[[ Supplied entries, beginning ]]

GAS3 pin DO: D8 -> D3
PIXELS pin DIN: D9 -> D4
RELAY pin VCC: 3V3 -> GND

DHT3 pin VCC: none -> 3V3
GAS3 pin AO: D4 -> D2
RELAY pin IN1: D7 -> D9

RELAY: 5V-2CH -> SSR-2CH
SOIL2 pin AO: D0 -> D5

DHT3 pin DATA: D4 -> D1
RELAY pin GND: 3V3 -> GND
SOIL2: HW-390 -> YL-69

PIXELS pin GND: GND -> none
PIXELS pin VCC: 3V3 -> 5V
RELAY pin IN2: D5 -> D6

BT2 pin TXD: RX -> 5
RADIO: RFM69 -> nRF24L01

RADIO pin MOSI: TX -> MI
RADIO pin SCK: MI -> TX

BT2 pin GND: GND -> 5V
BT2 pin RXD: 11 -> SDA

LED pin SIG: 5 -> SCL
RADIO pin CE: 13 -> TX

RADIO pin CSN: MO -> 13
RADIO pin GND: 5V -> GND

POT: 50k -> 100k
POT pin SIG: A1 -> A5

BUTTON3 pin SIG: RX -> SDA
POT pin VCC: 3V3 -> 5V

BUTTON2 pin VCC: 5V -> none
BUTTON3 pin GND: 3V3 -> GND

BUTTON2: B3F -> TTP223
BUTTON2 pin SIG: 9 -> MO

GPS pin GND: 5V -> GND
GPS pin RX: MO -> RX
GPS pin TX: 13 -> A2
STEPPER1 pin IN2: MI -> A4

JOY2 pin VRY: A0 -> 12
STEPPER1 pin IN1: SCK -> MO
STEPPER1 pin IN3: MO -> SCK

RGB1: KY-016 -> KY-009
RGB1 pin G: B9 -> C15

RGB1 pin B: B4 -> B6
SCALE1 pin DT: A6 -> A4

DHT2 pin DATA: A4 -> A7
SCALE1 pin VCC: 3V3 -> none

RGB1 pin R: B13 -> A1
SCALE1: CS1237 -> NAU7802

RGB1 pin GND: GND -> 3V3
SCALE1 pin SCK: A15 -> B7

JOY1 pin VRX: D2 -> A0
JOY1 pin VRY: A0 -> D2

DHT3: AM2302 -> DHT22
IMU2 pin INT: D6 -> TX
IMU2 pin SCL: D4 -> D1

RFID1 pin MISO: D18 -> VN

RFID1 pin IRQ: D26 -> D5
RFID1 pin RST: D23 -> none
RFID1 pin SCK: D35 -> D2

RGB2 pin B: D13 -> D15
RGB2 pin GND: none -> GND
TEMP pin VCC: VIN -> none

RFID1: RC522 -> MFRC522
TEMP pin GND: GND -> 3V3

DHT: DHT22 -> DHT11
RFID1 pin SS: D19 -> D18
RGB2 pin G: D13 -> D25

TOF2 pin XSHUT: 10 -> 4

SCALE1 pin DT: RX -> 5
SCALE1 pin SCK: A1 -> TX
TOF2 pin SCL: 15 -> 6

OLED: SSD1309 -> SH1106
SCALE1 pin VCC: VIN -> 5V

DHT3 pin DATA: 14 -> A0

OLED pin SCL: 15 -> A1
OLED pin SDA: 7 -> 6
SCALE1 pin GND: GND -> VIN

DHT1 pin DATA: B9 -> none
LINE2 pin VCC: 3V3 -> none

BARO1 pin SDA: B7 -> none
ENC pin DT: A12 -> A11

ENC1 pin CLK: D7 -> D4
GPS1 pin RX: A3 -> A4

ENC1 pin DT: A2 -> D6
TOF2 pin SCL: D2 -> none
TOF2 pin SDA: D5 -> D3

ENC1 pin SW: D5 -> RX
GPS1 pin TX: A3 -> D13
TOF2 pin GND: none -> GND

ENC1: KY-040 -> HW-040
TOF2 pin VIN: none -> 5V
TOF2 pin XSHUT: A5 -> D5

[[ Supplied entries, end ]]

_Exercise goal_:
In the listing above, locate the line containing "SOIL2 pin AO: D0 -> D5" and the line containing "STEPPER1 pin IN3: MO -> SCK", then transcribe both and every line between them verbatim.

_Answer for this exercise_:
SOIL2 pin AO: D0 -> D5

DHT3 pin DATA: D4 -> D1
RELAY pin GND: 3V3 -> GND
SOIL2: HW-390 -> YL-69

PIXELS pin GND: GND -> none
PIXELS pin VCC: 3V3 -> 5V
RELAY pin IN2: D5 -> D6

BT2 pin TXD: RX -> 5
RADIO: RFM69 -> nRF24L01

RADIO pin MOSI: TX -> MI
RADIO pin SCK: MI -> TX

BT2 pin GND: GND -> 5V
BT2 pin RXD: 11 -> SDA

LED pin SIG: 5 -> SCL
RADIO pin CE: 13 -> TX

RADIO pin CSN: MO -> 13
RADIO pin GND: 5V -> GND

POT: 50k -> 100k
POT pin SIG: A1 -> A5

BUTTON3 pin SIG: RX -> SDA
POT pin VCC: 3V3 -> 5V

BUTTON2 pin VCC: 5V -> none
BUTTON3 pin GND: 3V3 -> GND

BUTTON2: B3F -> TTP223
BUTTON2 pin SIG: 9 -> MO

GPS pin GND: 5V -> GND
GPS pin RX: MO -> RX
GPS pin TX: 13 -> A2
STEPPER1 pin IN2: MI -> A4

JOY2 pin VRY: A0 -> 12
STEPPER1 pin IN1: SCK -> MO
STEPPER1 pin IN3: MO -> SCK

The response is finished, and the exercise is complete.